◆ **Assignment**:
Pull out every line with the word "TRIG" from the entries below.
-.-.-
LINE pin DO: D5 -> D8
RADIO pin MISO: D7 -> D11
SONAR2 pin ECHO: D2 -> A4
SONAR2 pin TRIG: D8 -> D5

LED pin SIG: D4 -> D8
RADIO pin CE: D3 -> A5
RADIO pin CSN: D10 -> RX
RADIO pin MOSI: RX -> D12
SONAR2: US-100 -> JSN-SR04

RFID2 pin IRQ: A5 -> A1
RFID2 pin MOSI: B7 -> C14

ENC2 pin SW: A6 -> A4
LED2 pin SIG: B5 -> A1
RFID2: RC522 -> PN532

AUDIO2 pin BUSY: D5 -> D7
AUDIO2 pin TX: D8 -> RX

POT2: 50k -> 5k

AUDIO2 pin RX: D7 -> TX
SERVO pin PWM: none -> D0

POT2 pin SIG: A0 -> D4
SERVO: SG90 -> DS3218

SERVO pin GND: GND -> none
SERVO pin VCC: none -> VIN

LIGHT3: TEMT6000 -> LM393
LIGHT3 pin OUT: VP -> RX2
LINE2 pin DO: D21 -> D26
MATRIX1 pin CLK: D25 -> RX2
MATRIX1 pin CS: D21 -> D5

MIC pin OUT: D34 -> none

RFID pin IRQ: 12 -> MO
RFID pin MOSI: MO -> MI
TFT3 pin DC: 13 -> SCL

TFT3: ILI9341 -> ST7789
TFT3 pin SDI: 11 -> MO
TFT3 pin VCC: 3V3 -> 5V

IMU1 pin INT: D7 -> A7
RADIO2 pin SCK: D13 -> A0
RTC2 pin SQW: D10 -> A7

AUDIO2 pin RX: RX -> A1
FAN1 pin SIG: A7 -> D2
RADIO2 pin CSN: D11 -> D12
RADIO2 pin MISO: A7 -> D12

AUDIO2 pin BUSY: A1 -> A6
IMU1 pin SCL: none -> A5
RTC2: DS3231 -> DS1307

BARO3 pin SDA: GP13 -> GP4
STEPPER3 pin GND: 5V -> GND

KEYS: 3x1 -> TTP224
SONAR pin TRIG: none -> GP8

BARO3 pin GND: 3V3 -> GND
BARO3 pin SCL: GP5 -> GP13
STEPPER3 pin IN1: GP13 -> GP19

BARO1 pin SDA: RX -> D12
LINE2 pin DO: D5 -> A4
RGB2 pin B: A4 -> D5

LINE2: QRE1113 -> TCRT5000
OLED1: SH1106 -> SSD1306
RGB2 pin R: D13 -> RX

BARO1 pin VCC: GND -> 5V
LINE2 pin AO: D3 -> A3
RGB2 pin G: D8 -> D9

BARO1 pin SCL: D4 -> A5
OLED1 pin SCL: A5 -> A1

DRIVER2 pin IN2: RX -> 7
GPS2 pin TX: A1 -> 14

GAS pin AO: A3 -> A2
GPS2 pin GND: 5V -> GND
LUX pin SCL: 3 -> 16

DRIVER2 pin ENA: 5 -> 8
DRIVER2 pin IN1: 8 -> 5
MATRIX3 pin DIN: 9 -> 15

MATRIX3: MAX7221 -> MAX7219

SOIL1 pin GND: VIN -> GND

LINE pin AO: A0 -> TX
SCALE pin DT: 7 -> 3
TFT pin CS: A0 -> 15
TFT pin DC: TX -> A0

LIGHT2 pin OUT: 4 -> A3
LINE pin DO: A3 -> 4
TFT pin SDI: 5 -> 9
-.-.-
◆ **Response**:
SONAR2 pin TRIG: D8 -> D5
SONAR pin TRIG: none -> GP8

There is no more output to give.